Data records
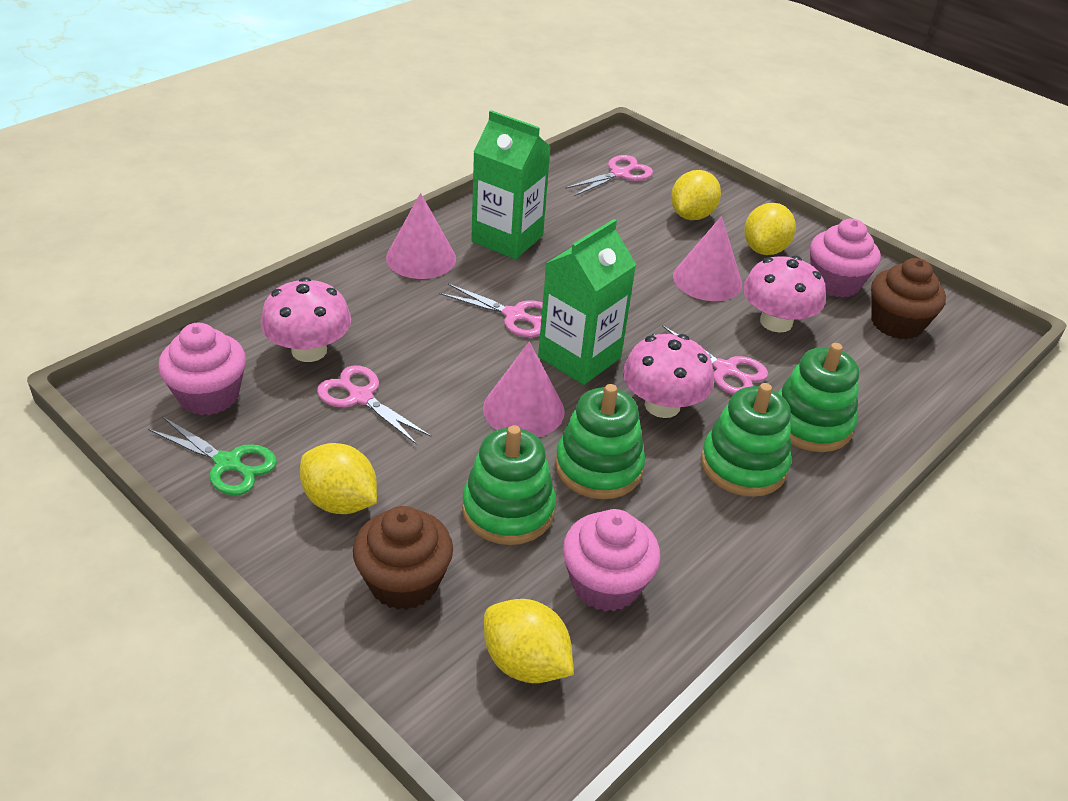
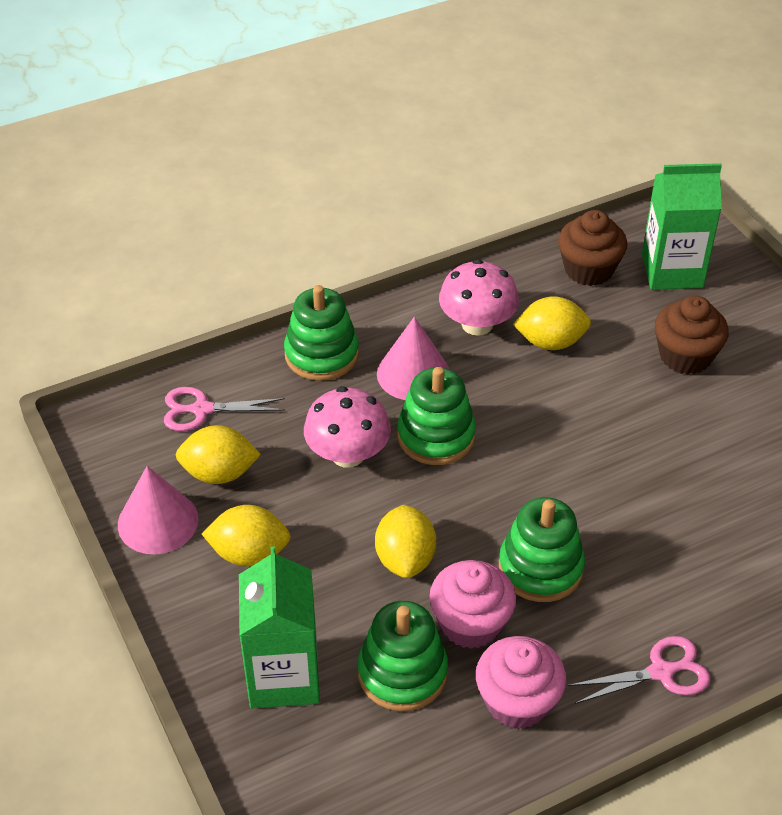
green scissors: 1 -> 0
pink cone: 3 -> 2
pink cupcake: 3 -> 2
pink mushroom: 3 -> 2
pink scissors: 4 -> 2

What is required
Each line, from the one that holds "pink cone: 3 -> 2" through the last line of the entries, must be repeated exactly. Leave out everything else.

Solution for this problem
pink cone: 3 -> 2
pink cupcake: 3 -> 2
pink mushroom: 3 -> 2
pink scissors: 4 -> 2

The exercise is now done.